▶ WHAT IS REQUIRED: In the material below, find how many lines contain the string "glasses". Write only that number.

•••••

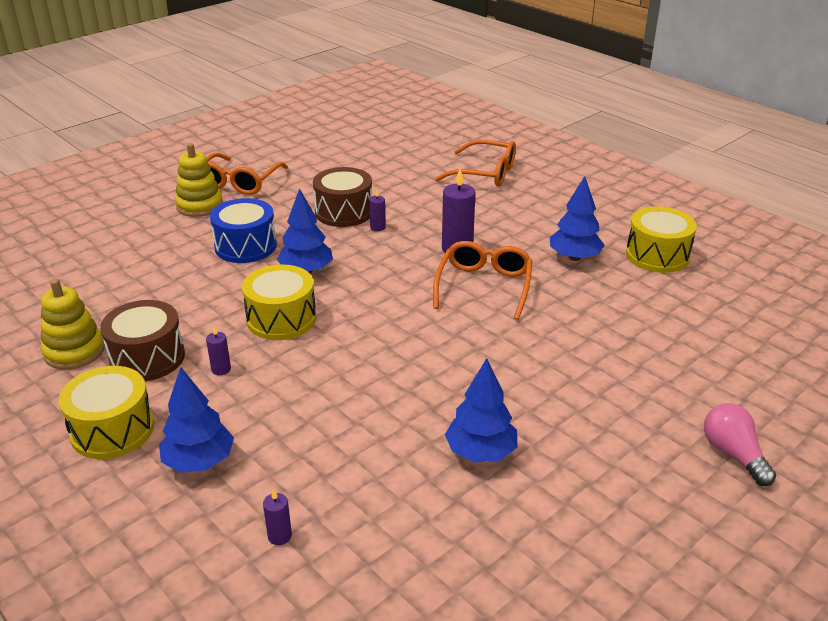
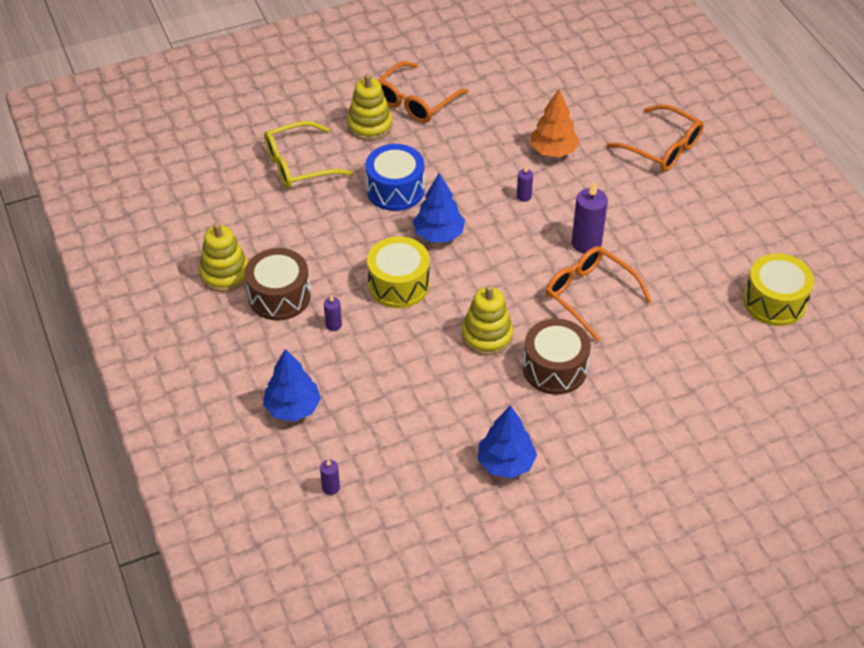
camera: 20 degrees right, 15 degrees up
(112, 430) = (237, 360): yellow drum -> none
(134, 246) = (299, 164): none -> yellow glasses
(344, 212) = (500, 168): brown drum -> brown drum (554, 368)
(388, 192) = (553, 151): none -> orange tree
(397, 341) = (487, 336): none -> yellow stacking toy
(484, 286) = (589, 295): orange glasses -> orange glasses turned 75 degrees counterclockwise
(574, 257) = (692, 283): blue tree -> none
(733, 454) = (707, 525): pink light bulb -> none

•••••

▶ WRITTEN SOLUTION: 2